Exercise: Exactly the lines below from the one with "U6: XOR 74LS86" up to and including the one with "U11: NOT 74HC14" make up the answer, with nothing else added.

Material provided:
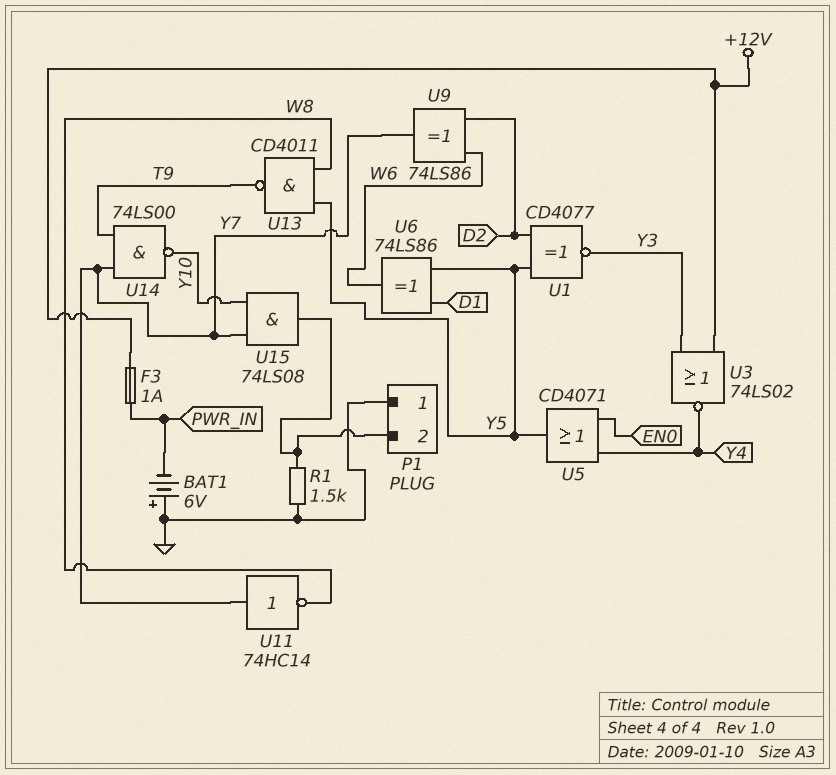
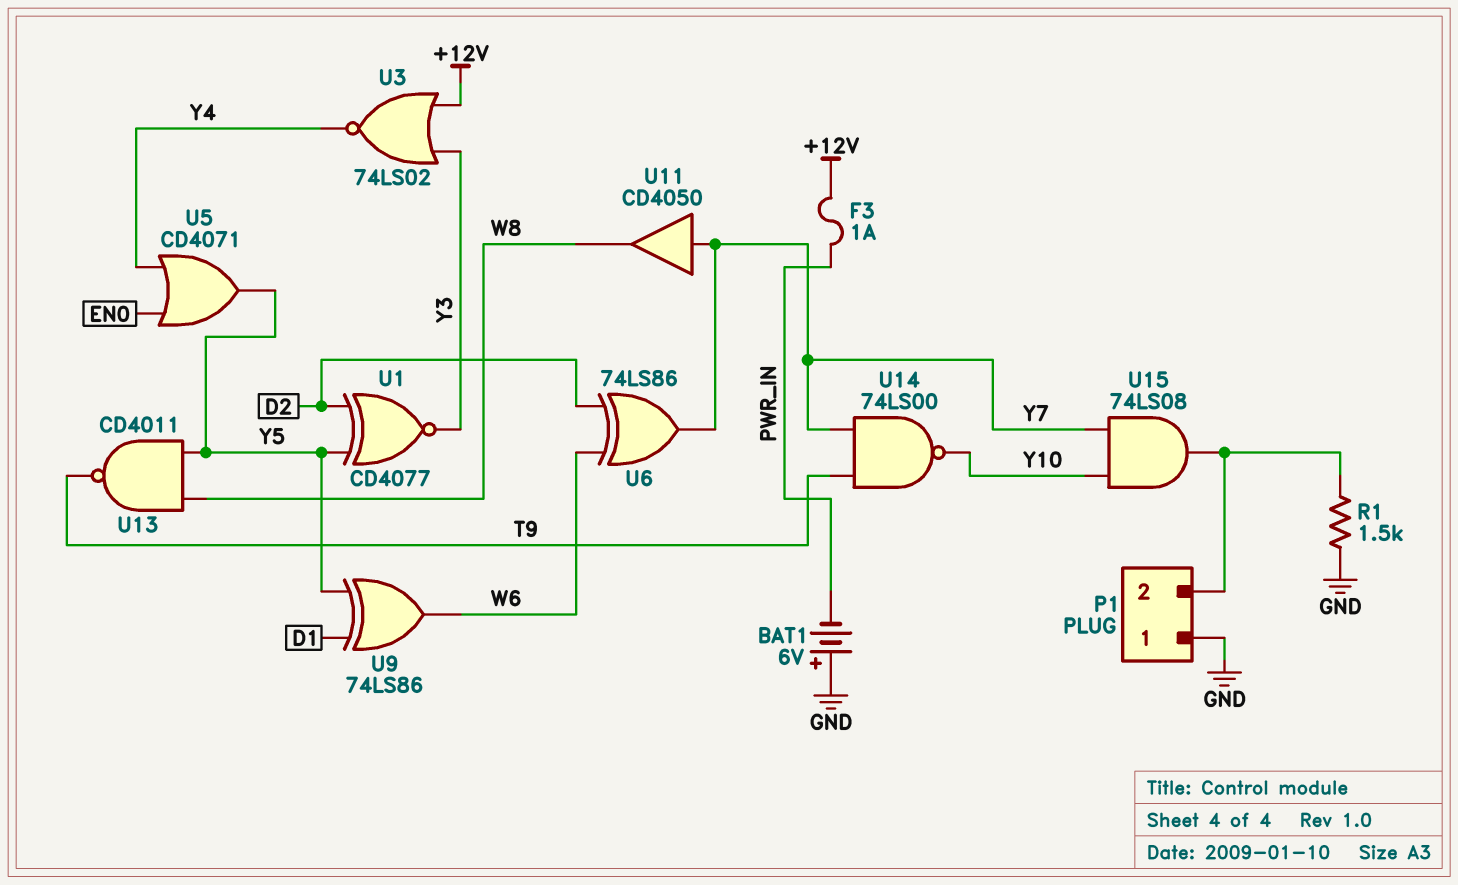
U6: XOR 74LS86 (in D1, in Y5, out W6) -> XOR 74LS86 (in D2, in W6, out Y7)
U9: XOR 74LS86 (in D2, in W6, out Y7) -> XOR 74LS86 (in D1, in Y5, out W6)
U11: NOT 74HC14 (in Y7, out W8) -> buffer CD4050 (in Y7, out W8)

==

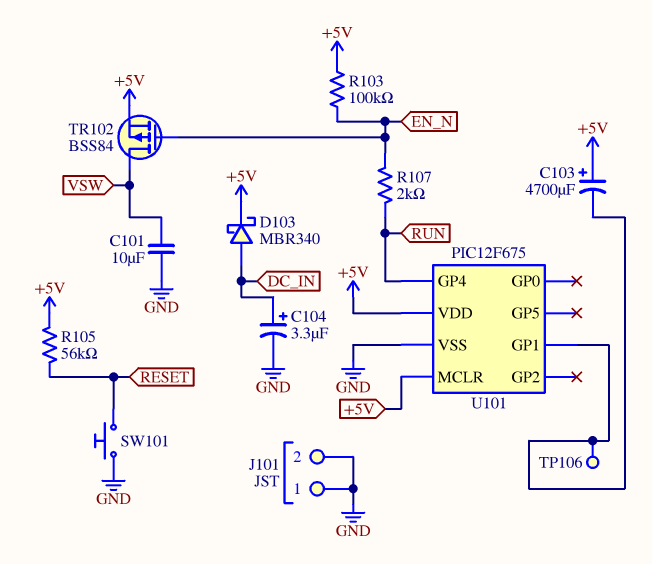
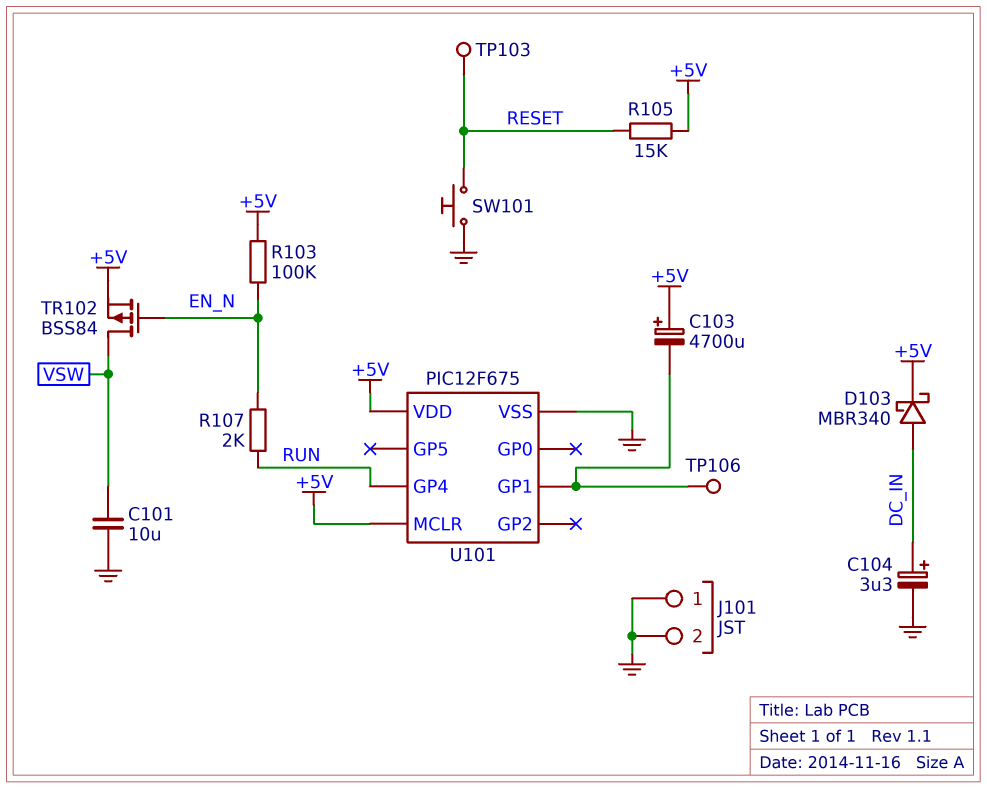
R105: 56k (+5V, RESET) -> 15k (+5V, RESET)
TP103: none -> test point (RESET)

Result below:
U6: XOR 74LS86 (in D1, in Y5, out W6) -> XOR 74LS86 (in D2, in W6, out Y7)
U9: XOR 74LS86 (in D2, in W6, out Y7) -> XOR 74LS86 (in D1, in Y5, out W6)
U11: NOT 74HC14 (in Y7, out W8) -> buffer CD4050 (in Y7, out W8)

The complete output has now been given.